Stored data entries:
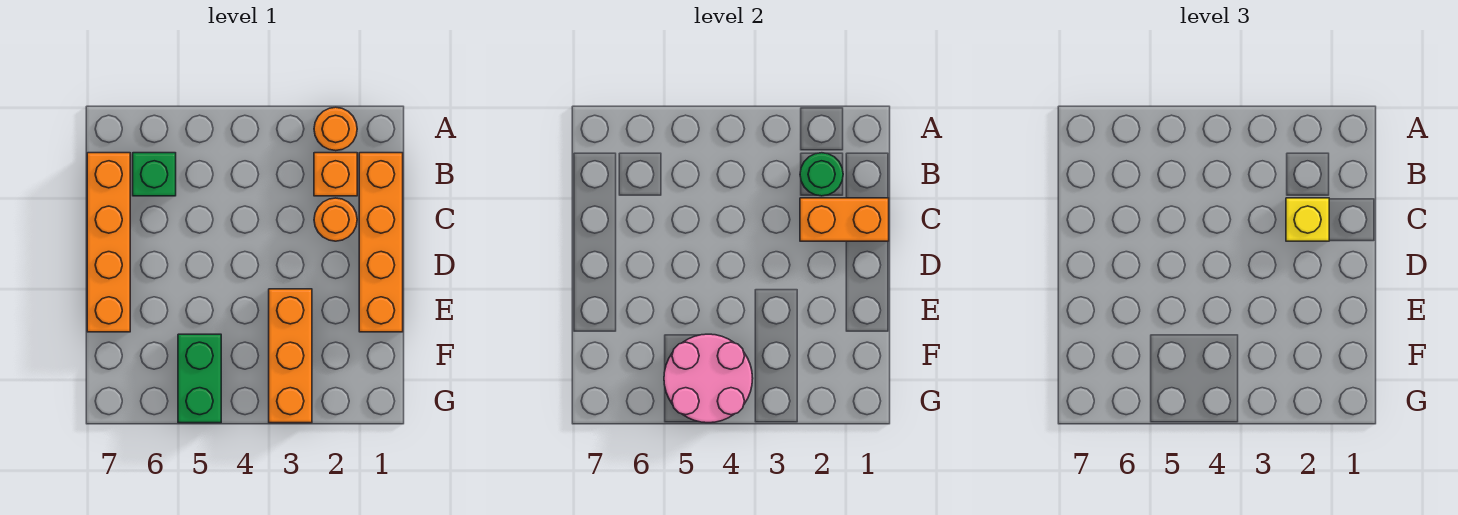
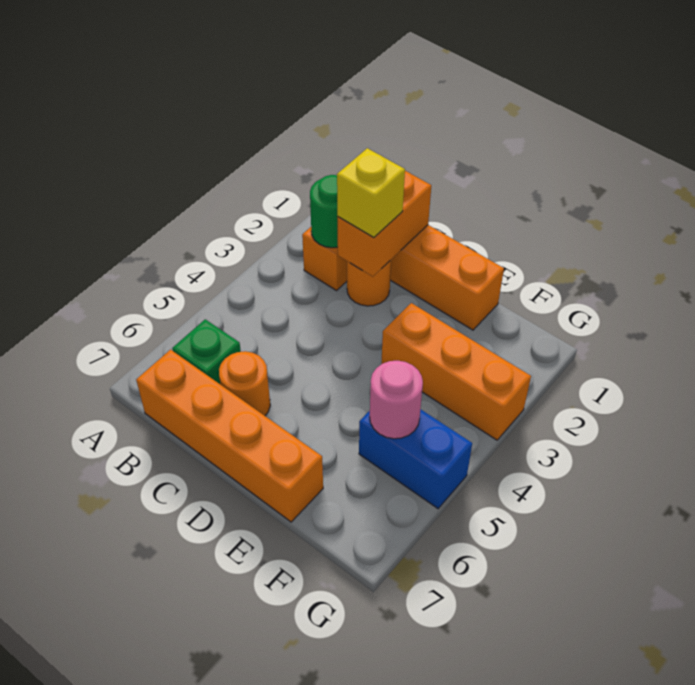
orange round brick A2 level 1 -> orange round brick C6 level 1
pink round brick F4:G5 level 2 -> pink round brick F5 level 2
green brick F5:G5 level 1 -> blue brick F5:G5 level 1

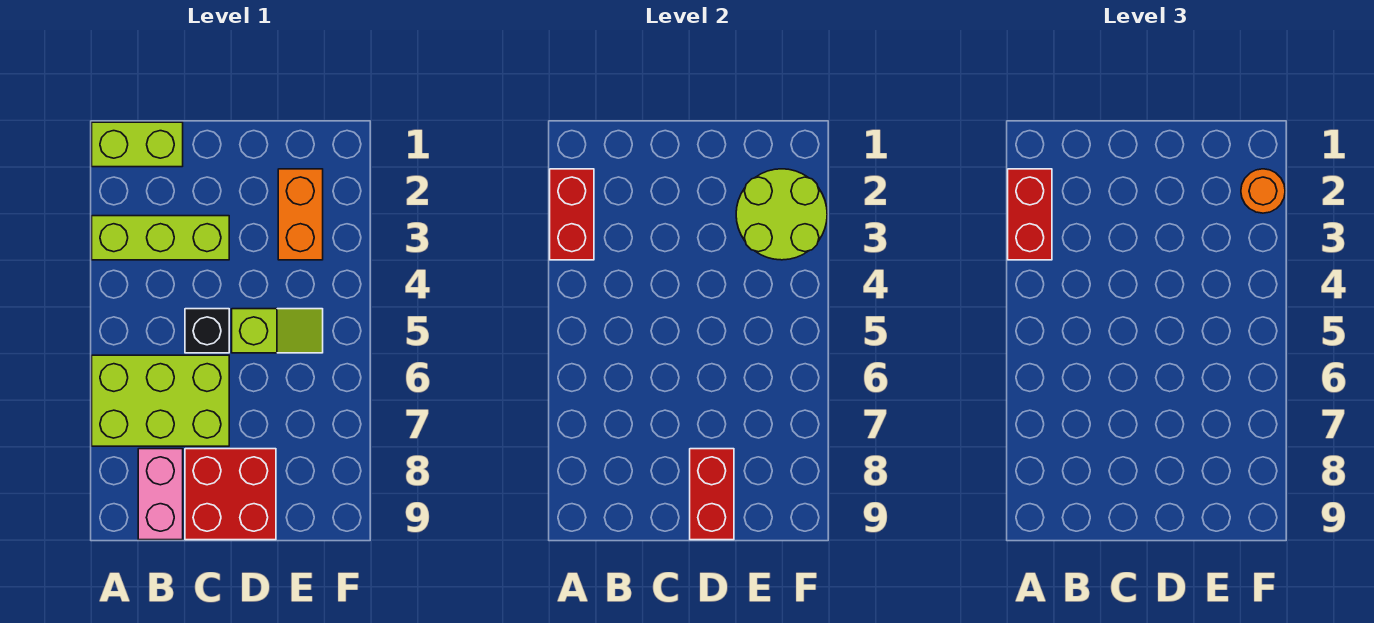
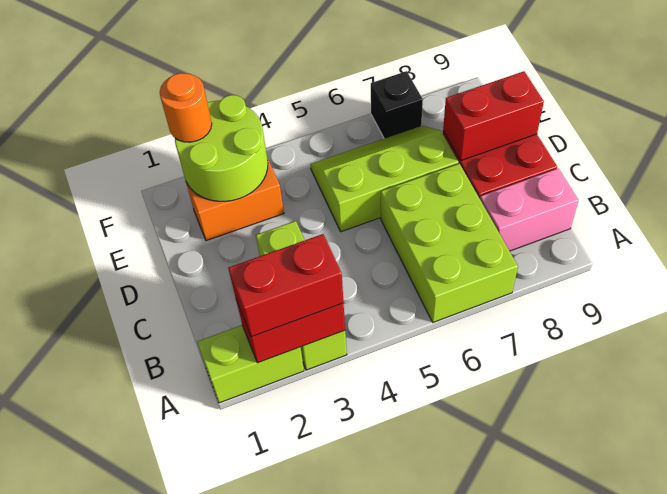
lime brick A1:B1 level 1 -> lime brick A1:A2 level 1
black brick C5 level 1 -> black brick F7 level 1
lime slope D5:E5 level 1 top D -> lime slope D5:E7 level 1 top D

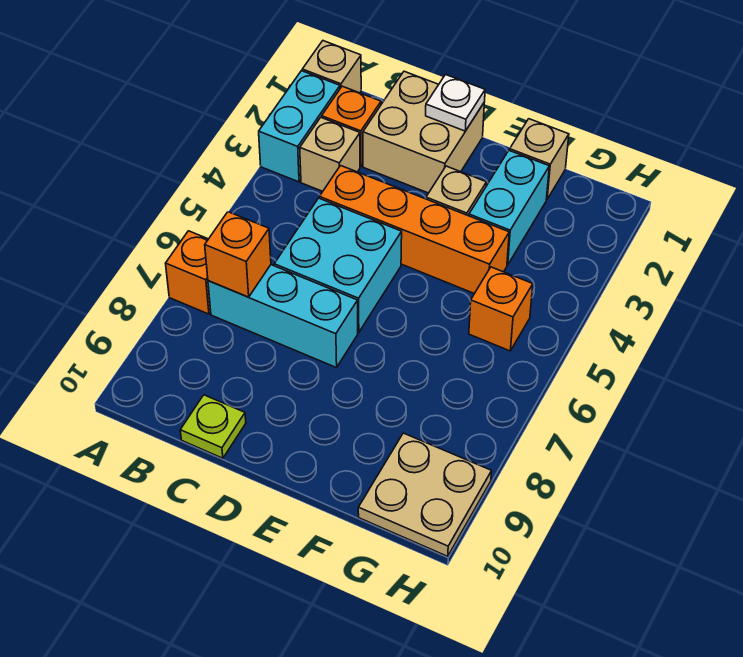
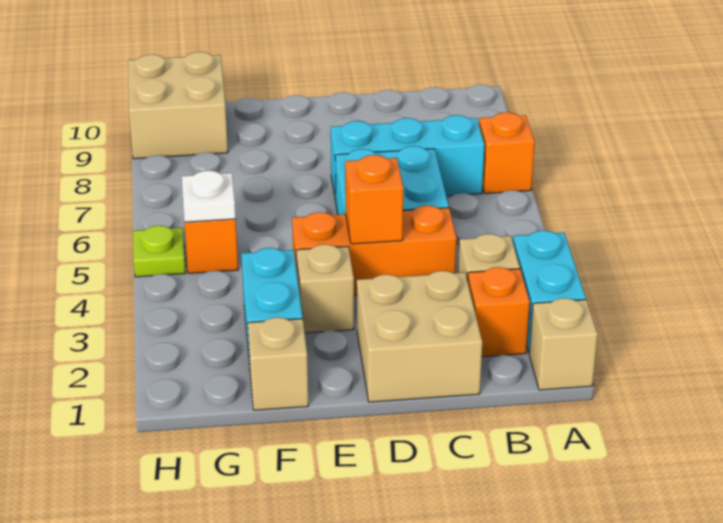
orange brick B7 level 2 -> orange brick D4 level 2
orange brick C4:F4 level 1 -> orange brick C4:E4 level 1
lime plate C10 level 1 -> lime plate H5 level 1
white plate D1 level 2 -> white plate G5 level 2
tan plate G9:H10 level 1 -> tan brick G9:H10 level 1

INSTRUCTIONS TO FOLLOW => Make an exact copy of the records above. Keep out every picture.

EXPECTED ANSWER =>
orange round brick A2 level 1 -> orange round brick C6 level 1
pink round brick F4:G5 level 2 -> pink round brick F5 level 2
green brick F5:G5 level 1 -> blue brick F5:G5 level 1

lime brick A1:B1 level 1 -> lime brick A1:A2 level 1
black brick C5 level 1 -> black brick F7 level 1
lime slope D5:E5 level 1 top D -> lime slope D5:E7 level 1 top D

orange brick B7 level 2 -> orange brick D4 level 2
orange brick C4:F4 level 1 -> orange brick C4:E4 level 1
lime plate C10 level 1 -> lime plate H5 level 1
white plate D1 level 2 -> white plate G5 level 2
tan plate G9:H10 level 1 -> tan brick G9:H10 level 1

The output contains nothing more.